• Entries supplied:
***

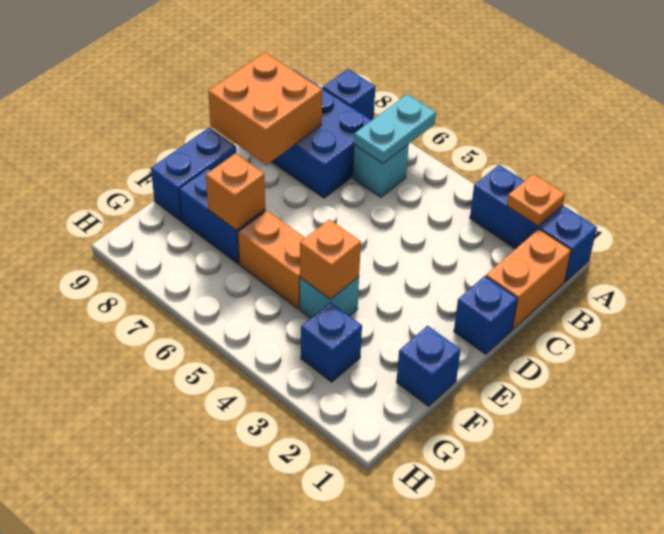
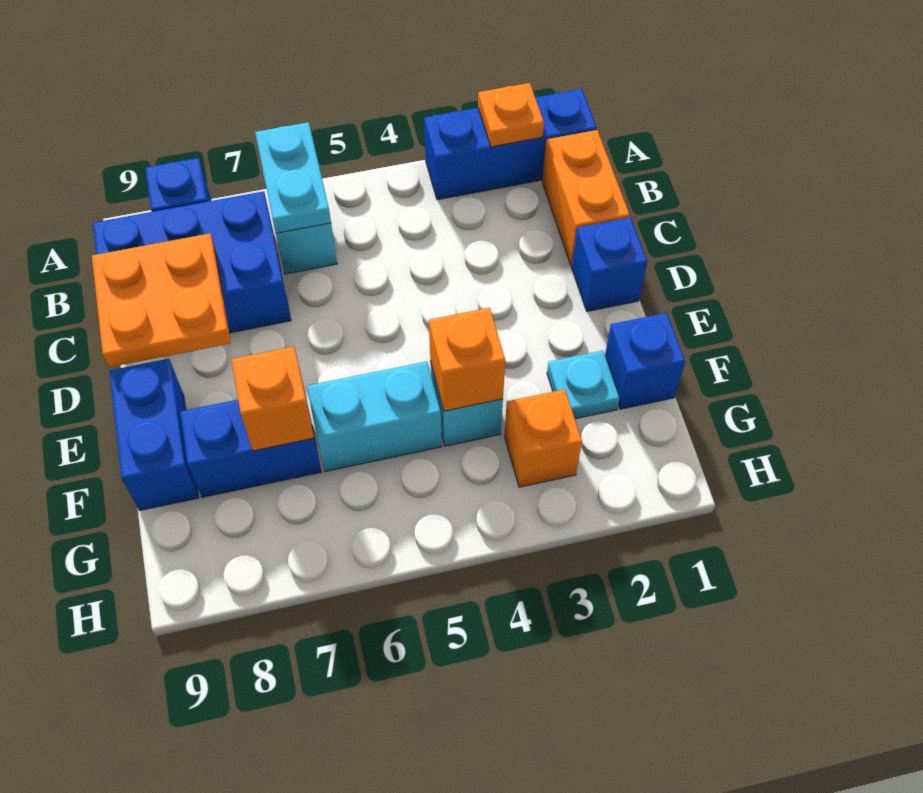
orange brick C8:D9 level 2 -> orange plate C8:D9 level 2
none -> cyan plate F2 level 1
orange brick F5:F6 level 1 -> cyan brick F5:F6 level 1
blue brick G3 level 1 -> orange brick G3 level 1

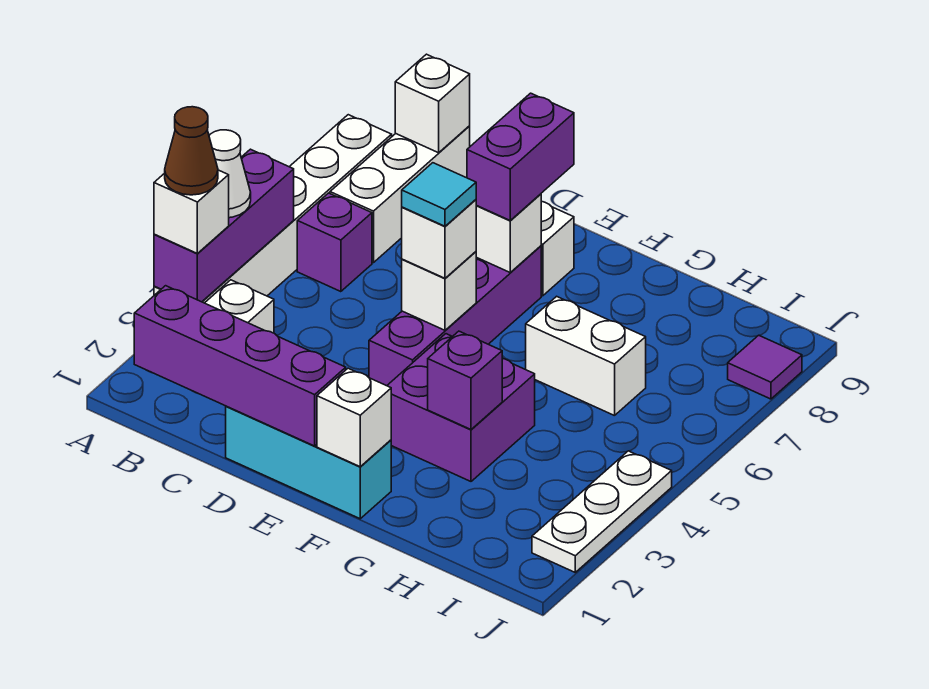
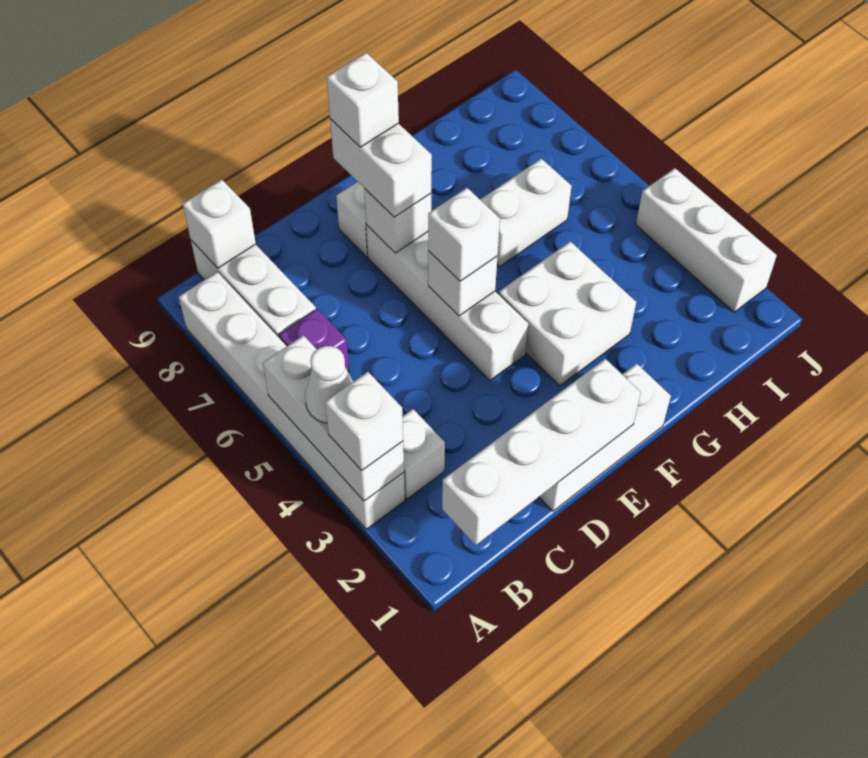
purple brick A3:A5 level 2 -> white brick A3:A5 level 2
brown cone A3 level 4 -> none
purple brick B1:E1 level 2 -> white brick B1:E1 level 2
cyan brick D1:F1 level 1 -> white brick D1:F1 level 1
purple brick E4:E7 level 1 -> white brick E4:E7 level 1
cyan tile E5 level 4 -> none
purple brick E7:E8 level 3 -> white brick E7:E8 level 3
white brick F1 level 2 -> white brick E8 level 4
purple brick F3:G4 level 1 -> white brick F3:G4 level 1
purple brick G3 level 2 -> none
white plate J2:J4 level 1 -> white brick J2:J4 level 1
purple tile J8 level 1 -> none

***

• Exercise aim: Would you copy every entry exactly as it stands, leaving out the pictures?

• Response to this task:
orange brick C8:D9 level 2 -> orange plate C8:D9 level 2
none -> cyan plate F2 level 1
orange brick F5:F6 level 1 -> cyan brick F5:F6 level 1
blue brick G3 level 1 -> orange brick G3 level 1

purple brick A3:A5 level 2 -> white brick A3:A5 level 2
brown cone A3 level 4 -> none
purple brick B1:E1 level 2 -> white brick B1:E1 level 2
cyan brick D1:F1 level 1 -> white brick D1:F1 level 1
purple brick E4:E7 level 1 -> white brick E4:E7 level 1
cyan tile E5 level 4 -> none
purple brick E7:E8 level 3 -> white brick E7:E8 level 3
white brick F1 level 2 -> white brick E8 level 4
purple brick F3:G4 level 1 -> white brick F3:G4 level 1
purple brick G3 level 2 -> none
white plate J2:J4 level 1 -> white brick J2:J4 level 1
purple tile J8 level 1 -> none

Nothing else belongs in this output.